** Opening Given data block **

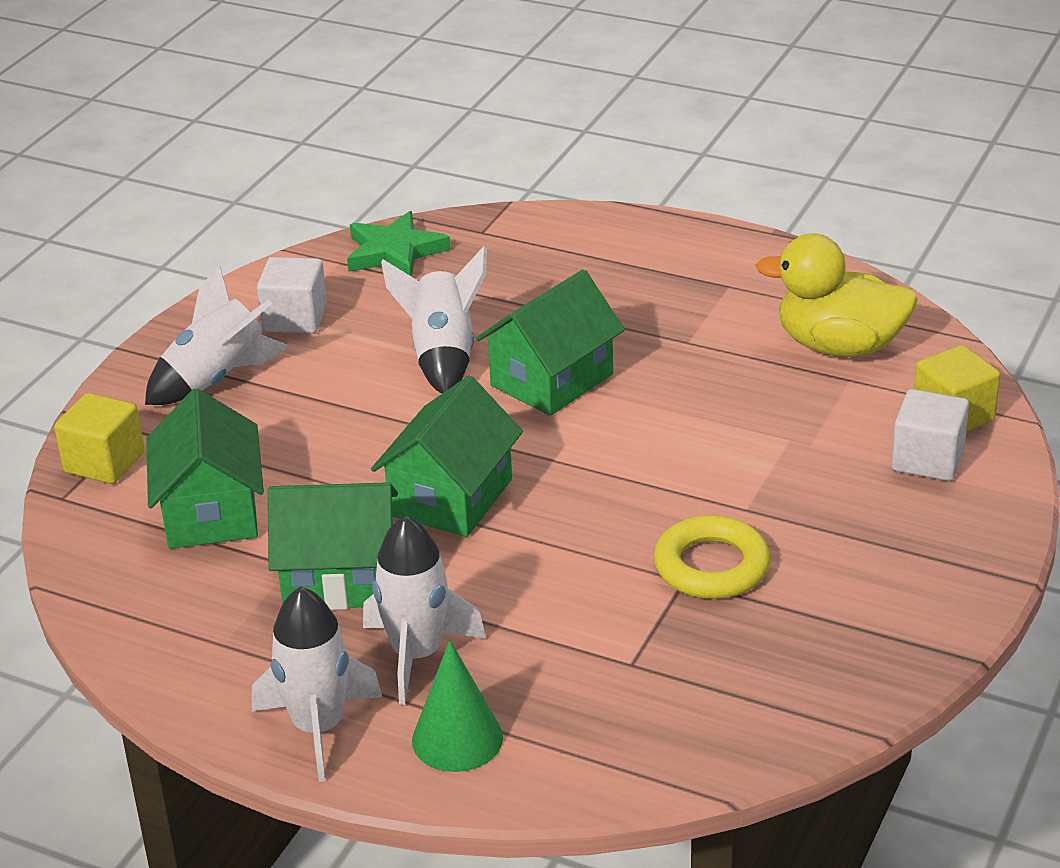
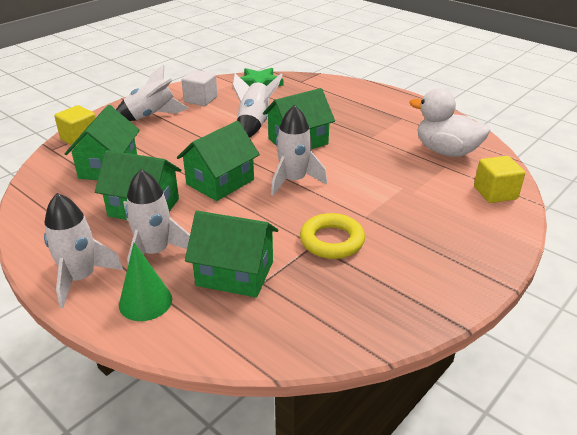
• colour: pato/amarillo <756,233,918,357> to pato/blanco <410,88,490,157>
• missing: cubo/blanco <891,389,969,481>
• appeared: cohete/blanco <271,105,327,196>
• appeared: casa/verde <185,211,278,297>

** Closing Given data block **

**Work instructions**
Please copy nothing but the lines from the one that holds "missing: cubo/blanco <891,389,969,481>" through the last line of the material above, exactly as written.

**Exercise response**
• missing: cubo/blanco <891,389,969,481>
• appeared: cohete/blanco <271,105,327,196>
• appeared: casa/verde <185,211,278,297>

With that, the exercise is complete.